== RECORDS TO USE ==
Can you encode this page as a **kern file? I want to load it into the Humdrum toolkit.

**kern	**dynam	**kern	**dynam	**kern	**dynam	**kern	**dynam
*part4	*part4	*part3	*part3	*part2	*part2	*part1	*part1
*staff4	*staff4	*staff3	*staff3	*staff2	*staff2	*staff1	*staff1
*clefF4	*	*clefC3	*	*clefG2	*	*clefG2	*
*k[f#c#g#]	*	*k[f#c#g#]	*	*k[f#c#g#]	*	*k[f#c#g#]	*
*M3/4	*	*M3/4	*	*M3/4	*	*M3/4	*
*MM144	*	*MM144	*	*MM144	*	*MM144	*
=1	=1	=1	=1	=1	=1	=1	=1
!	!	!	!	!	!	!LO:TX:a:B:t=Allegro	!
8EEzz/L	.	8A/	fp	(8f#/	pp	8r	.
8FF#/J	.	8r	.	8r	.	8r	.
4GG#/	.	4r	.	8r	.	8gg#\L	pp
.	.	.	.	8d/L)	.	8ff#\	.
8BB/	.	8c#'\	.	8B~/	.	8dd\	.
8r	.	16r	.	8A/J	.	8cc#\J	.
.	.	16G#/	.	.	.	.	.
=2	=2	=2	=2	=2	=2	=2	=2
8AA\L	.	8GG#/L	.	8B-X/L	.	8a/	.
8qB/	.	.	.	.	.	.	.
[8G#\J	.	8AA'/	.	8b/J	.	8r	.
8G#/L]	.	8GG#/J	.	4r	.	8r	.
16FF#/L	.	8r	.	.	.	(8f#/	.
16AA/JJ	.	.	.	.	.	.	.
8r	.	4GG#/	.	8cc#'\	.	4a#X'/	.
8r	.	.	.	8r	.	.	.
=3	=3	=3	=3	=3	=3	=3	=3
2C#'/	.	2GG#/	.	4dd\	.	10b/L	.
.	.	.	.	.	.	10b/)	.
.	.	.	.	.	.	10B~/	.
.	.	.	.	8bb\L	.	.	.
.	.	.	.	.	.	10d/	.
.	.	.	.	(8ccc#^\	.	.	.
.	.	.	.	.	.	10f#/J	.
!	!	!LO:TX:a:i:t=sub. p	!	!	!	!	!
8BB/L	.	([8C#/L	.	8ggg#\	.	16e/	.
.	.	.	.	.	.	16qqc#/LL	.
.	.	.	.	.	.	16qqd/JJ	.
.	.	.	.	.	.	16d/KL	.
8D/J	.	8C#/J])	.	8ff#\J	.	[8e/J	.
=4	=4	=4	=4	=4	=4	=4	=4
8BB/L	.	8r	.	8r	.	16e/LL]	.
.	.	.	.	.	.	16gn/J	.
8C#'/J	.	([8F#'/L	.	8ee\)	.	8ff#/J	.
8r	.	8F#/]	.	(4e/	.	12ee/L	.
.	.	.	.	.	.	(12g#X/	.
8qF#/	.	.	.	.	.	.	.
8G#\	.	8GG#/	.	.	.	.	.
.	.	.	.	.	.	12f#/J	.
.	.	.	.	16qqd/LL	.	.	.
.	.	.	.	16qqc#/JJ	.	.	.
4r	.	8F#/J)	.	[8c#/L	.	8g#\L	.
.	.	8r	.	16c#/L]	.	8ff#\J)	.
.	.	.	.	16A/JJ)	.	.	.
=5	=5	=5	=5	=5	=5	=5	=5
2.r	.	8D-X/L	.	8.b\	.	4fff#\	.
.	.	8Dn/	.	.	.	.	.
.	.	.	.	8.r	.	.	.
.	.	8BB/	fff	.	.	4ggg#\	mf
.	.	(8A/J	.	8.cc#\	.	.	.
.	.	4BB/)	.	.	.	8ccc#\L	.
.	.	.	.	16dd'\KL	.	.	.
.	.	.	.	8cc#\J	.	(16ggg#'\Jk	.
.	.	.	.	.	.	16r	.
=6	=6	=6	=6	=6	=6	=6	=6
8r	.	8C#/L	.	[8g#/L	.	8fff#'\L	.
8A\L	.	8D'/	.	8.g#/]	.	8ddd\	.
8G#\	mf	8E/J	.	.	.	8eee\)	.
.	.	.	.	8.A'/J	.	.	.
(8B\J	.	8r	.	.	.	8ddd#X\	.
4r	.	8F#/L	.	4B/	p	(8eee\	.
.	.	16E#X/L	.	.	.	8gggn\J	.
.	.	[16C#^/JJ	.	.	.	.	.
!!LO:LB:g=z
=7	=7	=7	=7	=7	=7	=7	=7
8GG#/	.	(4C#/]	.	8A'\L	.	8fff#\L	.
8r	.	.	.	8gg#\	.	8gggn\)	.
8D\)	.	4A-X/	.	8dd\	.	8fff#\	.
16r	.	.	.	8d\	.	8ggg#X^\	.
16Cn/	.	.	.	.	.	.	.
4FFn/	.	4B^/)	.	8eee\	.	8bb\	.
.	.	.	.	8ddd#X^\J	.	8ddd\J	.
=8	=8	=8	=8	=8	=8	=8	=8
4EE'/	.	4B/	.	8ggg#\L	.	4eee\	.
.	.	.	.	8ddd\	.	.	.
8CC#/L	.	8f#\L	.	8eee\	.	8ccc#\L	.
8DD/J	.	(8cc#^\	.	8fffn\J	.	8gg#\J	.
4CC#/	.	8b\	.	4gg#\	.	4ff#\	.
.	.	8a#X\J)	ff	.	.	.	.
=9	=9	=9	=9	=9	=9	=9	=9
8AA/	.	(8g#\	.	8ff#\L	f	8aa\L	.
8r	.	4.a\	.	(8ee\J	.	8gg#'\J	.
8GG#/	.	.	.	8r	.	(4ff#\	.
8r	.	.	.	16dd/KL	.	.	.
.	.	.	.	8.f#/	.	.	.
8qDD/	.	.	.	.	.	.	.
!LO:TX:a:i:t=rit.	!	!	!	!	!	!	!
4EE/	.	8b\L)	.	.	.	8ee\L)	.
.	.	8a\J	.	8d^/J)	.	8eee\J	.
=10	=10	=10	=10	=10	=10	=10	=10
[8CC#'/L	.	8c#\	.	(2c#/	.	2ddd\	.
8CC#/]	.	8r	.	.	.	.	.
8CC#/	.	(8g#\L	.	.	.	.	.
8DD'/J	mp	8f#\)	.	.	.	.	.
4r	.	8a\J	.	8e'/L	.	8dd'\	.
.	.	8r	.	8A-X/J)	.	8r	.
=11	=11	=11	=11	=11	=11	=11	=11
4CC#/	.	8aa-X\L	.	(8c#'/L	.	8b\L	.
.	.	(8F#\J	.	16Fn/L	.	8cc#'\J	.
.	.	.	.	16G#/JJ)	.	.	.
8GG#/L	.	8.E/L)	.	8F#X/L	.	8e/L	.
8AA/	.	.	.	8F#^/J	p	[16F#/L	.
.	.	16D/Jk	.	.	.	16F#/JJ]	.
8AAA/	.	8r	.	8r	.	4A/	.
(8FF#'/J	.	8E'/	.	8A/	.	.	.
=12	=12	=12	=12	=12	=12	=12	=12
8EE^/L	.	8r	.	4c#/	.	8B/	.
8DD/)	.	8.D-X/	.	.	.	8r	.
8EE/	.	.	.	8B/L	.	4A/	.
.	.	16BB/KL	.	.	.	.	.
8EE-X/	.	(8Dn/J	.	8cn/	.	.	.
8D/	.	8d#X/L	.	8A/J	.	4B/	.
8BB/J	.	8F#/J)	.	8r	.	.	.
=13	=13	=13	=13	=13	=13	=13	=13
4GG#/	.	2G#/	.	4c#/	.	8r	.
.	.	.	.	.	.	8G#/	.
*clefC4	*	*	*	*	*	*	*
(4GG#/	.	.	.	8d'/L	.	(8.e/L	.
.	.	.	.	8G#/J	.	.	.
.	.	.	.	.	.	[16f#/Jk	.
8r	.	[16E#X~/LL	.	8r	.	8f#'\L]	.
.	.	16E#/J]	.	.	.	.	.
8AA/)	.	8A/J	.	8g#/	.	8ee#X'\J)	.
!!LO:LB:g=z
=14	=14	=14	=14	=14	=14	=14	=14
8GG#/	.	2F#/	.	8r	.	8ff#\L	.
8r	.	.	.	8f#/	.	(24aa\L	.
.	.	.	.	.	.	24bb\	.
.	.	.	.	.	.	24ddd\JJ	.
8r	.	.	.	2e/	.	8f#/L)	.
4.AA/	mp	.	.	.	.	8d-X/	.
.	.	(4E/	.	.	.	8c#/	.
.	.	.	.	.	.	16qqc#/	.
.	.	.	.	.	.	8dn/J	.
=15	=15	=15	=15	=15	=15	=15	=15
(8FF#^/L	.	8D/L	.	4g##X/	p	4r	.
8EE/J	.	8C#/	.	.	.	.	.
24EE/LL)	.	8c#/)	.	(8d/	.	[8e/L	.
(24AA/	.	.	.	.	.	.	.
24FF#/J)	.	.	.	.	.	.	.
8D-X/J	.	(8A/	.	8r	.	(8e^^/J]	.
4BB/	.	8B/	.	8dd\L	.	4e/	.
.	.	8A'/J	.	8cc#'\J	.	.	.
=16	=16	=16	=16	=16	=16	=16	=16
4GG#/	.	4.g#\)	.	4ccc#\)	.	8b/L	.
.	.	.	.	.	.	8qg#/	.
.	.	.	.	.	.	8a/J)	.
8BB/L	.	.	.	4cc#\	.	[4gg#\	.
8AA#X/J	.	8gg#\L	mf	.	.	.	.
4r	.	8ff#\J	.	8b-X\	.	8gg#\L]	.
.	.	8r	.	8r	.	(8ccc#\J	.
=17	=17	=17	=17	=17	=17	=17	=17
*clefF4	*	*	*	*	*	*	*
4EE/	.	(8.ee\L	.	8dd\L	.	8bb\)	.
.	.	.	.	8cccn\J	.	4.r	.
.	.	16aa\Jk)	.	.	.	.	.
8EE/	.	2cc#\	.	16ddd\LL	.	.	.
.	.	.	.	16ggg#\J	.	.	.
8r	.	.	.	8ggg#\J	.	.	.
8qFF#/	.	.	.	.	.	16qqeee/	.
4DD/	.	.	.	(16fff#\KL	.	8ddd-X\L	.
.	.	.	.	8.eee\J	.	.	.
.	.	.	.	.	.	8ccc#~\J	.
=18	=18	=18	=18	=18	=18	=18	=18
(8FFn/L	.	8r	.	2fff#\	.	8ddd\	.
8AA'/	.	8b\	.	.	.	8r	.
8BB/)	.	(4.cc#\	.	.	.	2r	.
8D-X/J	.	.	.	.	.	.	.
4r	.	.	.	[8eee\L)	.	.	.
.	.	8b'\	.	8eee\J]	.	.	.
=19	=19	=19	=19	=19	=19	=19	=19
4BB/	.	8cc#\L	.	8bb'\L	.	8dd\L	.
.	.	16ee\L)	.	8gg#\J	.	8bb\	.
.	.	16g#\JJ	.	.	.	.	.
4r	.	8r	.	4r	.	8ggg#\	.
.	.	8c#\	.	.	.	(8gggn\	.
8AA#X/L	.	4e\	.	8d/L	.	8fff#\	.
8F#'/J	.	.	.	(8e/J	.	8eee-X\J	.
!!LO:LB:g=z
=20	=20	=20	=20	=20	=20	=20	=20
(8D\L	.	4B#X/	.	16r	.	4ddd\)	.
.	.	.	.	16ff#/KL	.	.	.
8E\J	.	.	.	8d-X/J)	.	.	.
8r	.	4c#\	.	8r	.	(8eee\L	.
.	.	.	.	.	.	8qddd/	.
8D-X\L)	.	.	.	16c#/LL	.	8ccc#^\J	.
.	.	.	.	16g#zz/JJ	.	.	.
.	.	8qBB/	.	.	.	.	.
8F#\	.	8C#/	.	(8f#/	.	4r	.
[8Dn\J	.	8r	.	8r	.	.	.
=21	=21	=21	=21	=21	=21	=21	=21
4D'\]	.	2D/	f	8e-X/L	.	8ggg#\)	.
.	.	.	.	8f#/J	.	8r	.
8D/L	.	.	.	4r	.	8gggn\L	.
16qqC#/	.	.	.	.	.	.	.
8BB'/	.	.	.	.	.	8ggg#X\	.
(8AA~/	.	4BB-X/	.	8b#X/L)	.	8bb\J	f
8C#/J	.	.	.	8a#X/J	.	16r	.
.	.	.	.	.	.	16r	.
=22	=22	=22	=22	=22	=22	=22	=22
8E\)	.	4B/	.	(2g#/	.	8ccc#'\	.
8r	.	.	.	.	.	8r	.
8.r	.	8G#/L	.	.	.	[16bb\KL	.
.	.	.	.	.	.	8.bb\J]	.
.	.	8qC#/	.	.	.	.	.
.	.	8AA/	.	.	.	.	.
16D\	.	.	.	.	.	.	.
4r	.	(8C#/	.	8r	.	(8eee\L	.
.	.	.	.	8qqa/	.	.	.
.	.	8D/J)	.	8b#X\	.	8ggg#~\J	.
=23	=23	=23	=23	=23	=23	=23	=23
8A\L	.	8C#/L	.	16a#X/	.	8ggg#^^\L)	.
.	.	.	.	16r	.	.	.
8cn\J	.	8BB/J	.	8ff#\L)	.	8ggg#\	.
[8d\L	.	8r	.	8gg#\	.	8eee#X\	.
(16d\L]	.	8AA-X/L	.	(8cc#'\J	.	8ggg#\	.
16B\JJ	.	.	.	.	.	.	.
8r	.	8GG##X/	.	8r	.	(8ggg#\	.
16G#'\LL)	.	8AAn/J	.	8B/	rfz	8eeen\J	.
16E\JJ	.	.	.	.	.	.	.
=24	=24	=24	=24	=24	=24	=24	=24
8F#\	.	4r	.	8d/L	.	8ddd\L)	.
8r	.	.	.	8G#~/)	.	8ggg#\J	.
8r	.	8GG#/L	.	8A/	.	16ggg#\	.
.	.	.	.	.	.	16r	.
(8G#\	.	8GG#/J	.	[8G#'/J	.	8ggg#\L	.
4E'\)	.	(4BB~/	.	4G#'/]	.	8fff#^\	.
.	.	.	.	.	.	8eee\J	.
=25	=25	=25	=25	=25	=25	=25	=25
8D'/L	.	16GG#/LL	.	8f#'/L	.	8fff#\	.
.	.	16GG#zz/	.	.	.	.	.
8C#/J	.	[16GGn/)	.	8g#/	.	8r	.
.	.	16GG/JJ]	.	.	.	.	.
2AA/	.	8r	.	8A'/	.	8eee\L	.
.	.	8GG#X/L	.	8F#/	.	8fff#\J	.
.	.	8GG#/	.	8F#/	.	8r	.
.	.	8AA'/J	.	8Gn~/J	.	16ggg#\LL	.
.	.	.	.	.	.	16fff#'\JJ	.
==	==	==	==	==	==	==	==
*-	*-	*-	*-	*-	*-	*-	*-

== WORK TO COMPLETE ==
Show each line in the rows above that contains the string "kern". Letter case matters.

== FINISHED TASK ==
Can you encode this page as a **kern file? I want to load it into the Humdrum toolkit.
**kern	**dynam	**kern	**dynam	**kern	**dynam	**kern	**dynam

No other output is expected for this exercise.